> [TASK PROMPT]
Your job is to report every line of the entries that has "brown".

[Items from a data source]
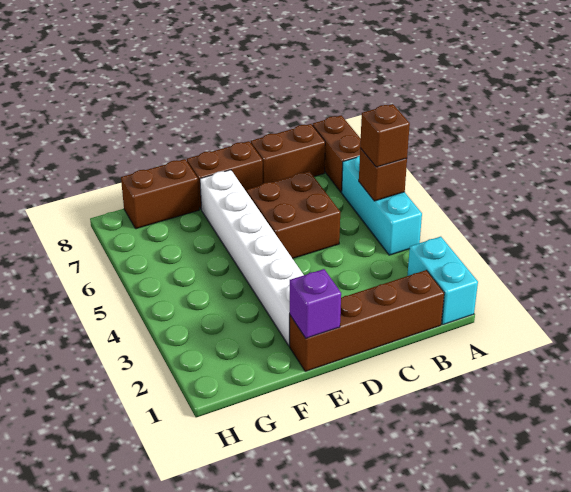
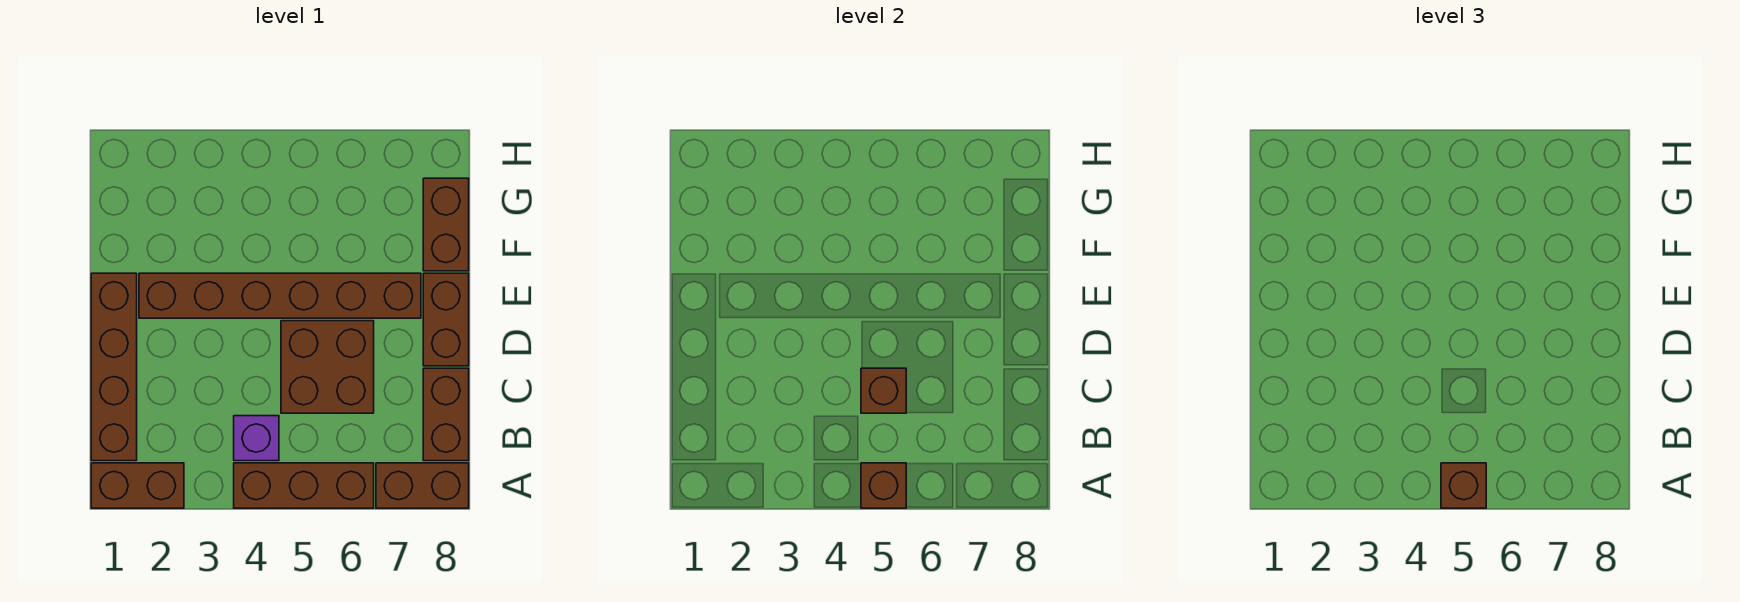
cyan 1x2 brick [407,237,478,325] -> brown 1x2 brick [91,463,184,508]
cyan 1x3 brick [342,156,422,255] -> brown 1x3 brick [234,463,374,508]
none -> brown 1x1 brick [861,368,906,413]
purple 1x1 brick [290,269,341,338] -> purple 1x1 brick moved to [234,416,279,461]
white 1x6 brick [200,170,303,346] -> brown 1x6 brick [139,273,421,318]

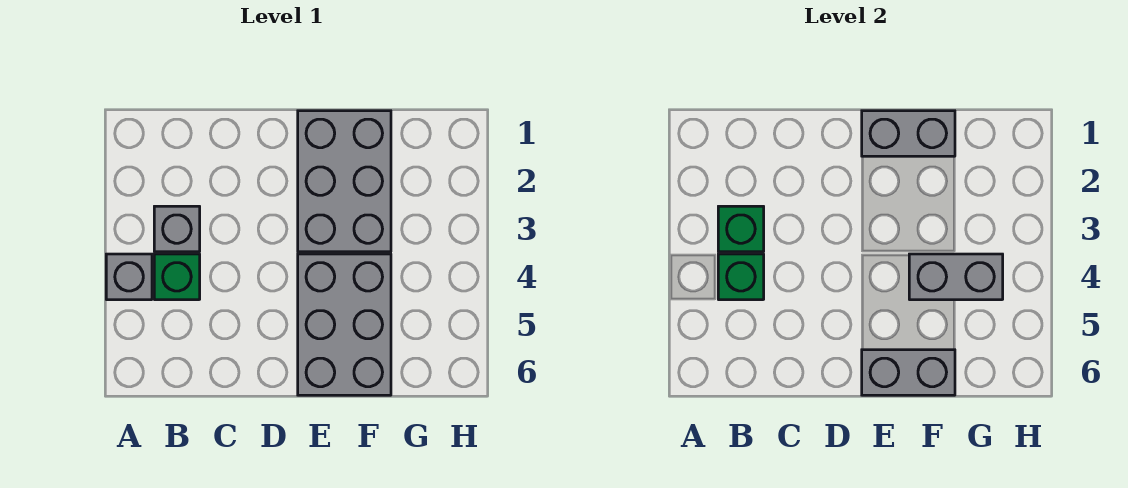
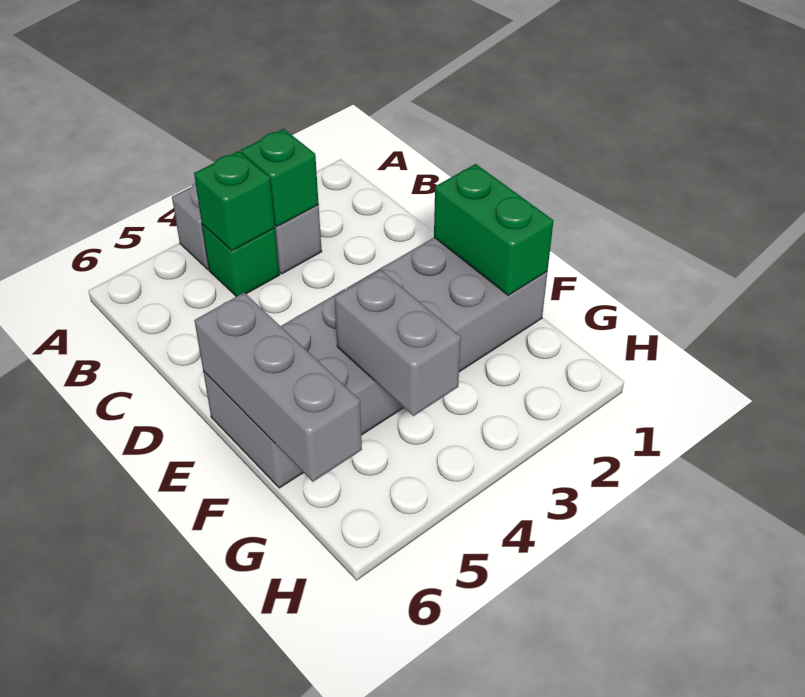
grey 1x2 brick [862,111,955,156] -> green 1x2 brick [434,164,553,295]
grey 1x2 brick [862,350,955,395] -> grey 1x3 brick [194,293,362,482]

> [TASK ANSWER]
cyan 1x2 brick [407,237,478,325] -> brown 1x2 brick [91,463,184,508]
cyan 1x3 brick [342,156,422,255] -> brown 1x3 brick [234,463,374,508]
none -> brown 1x1 brick [861,368,906,413]
white 1x6 brick [200,170,303,346] -> brown 1x6 brick [139,273,421,318]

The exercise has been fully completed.